• **The data**:
══════════

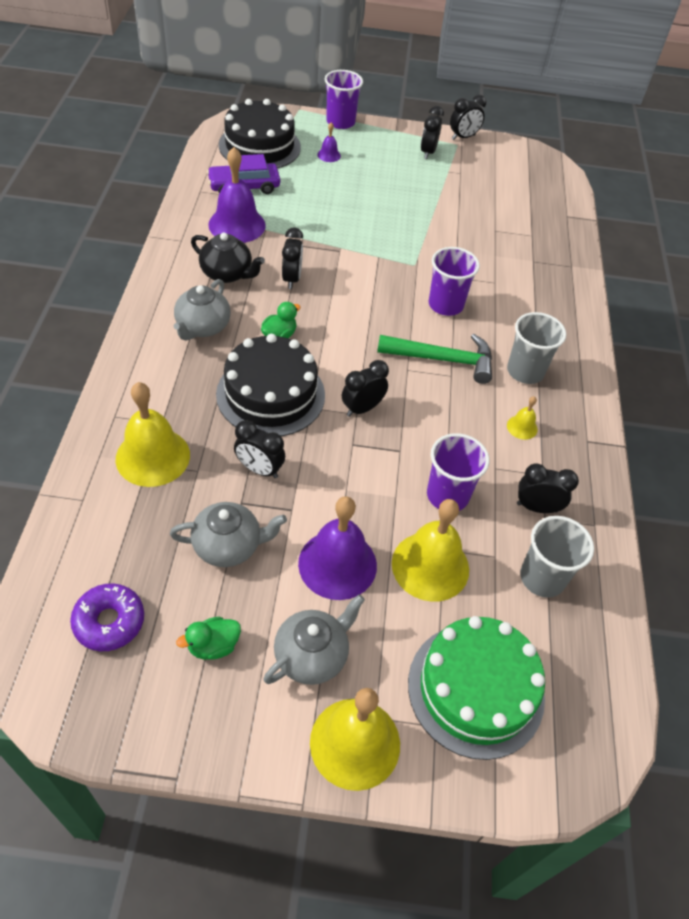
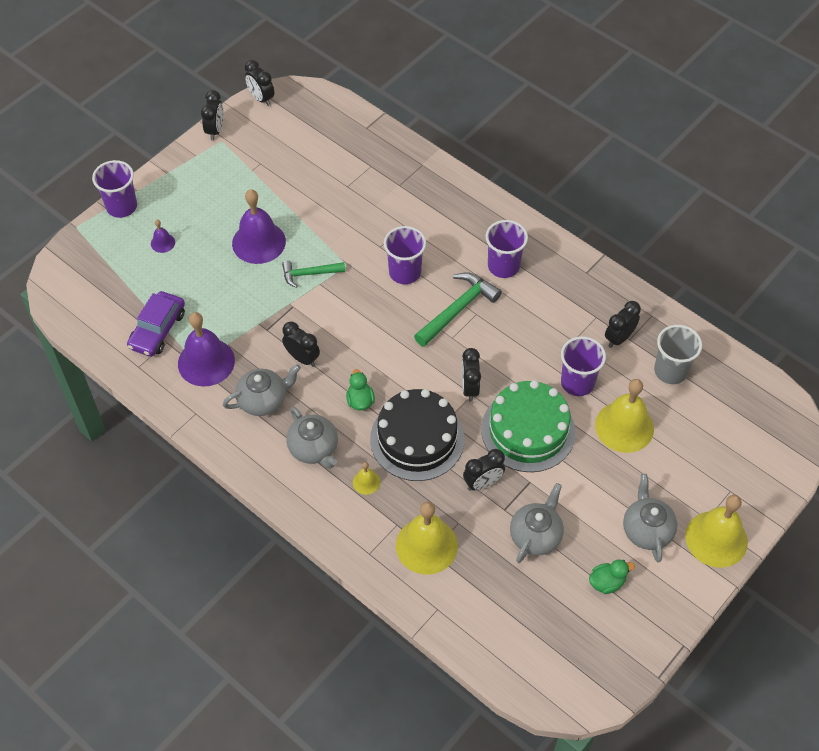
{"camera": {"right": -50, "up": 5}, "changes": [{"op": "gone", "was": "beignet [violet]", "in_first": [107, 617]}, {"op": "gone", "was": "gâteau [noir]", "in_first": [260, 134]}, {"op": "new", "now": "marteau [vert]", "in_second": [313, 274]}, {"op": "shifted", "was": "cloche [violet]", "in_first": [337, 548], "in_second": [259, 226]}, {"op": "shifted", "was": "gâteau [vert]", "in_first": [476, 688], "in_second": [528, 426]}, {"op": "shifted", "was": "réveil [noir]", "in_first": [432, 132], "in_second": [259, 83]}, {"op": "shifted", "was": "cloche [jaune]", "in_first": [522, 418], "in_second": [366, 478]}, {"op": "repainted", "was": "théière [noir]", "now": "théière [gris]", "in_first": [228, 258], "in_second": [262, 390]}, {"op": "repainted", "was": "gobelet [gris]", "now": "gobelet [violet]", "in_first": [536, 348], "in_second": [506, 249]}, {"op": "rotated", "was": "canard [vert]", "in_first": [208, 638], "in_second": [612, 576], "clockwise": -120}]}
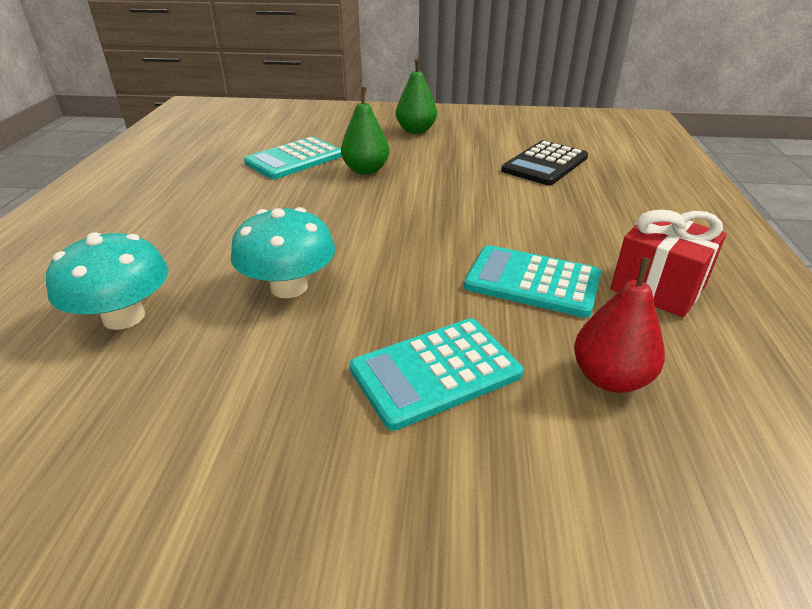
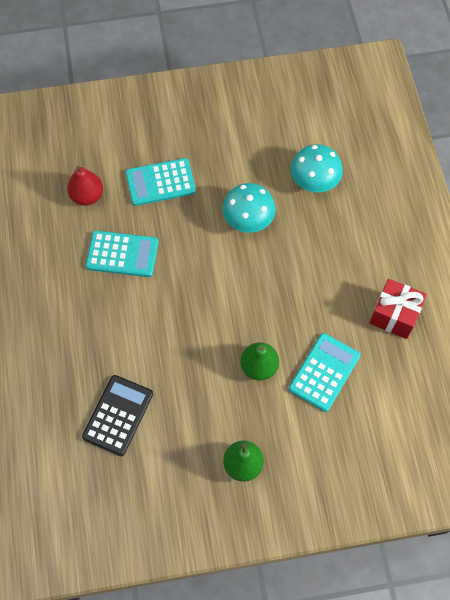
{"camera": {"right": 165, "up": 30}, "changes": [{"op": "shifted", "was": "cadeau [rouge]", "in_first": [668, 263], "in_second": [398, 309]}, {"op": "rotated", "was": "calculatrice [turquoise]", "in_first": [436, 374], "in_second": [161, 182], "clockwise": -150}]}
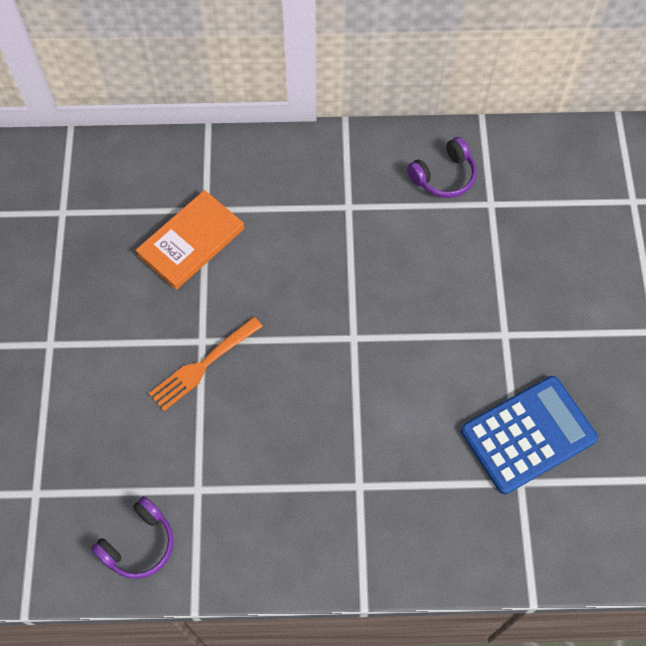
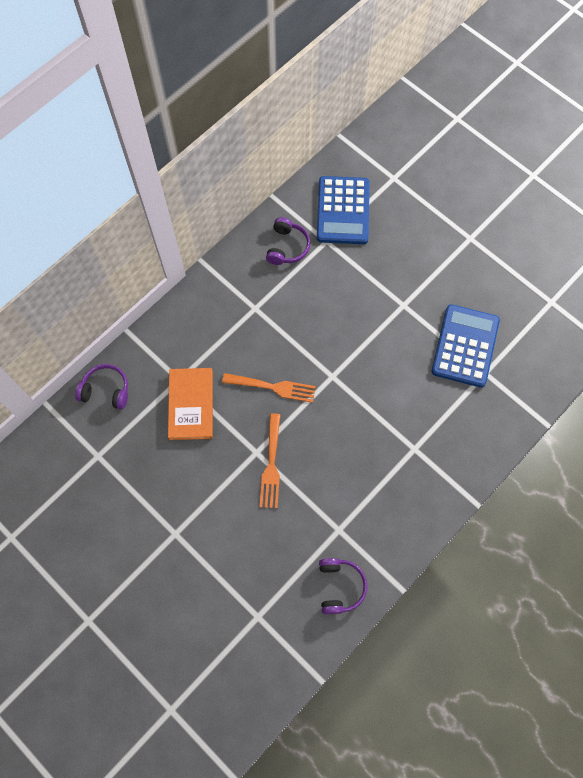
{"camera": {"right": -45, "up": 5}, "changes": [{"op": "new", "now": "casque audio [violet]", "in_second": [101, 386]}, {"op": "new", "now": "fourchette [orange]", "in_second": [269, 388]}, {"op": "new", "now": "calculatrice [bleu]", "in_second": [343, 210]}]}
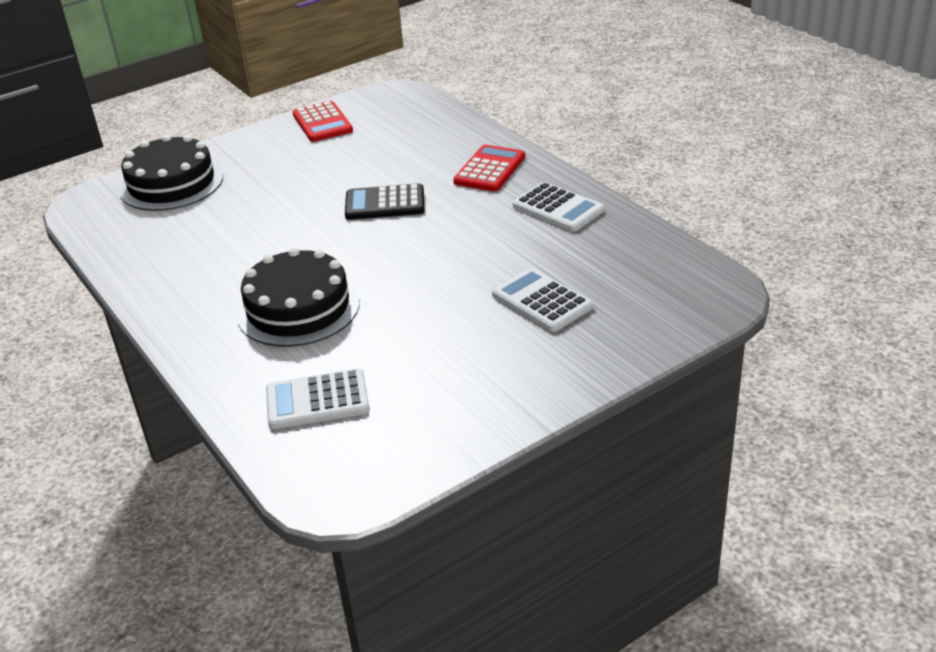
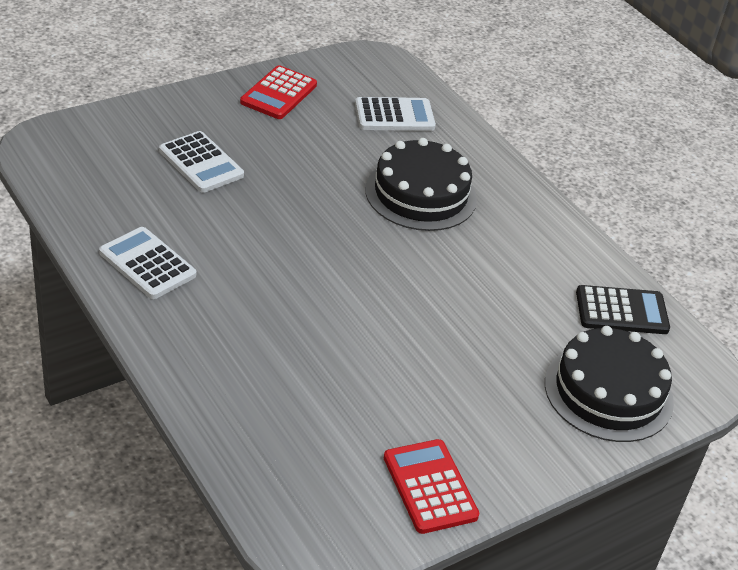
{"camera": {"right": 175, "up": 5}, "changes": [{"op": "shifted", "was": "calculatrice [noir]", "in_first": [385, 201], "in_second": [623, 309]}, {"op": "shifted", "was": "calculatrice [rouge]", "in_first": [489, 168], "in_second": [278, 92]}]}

══════════

• **Activity**: Among the lines of the data, some may include "calculatrice" as a word or string; report how many, and nothing else.

• **Result of this task**: 3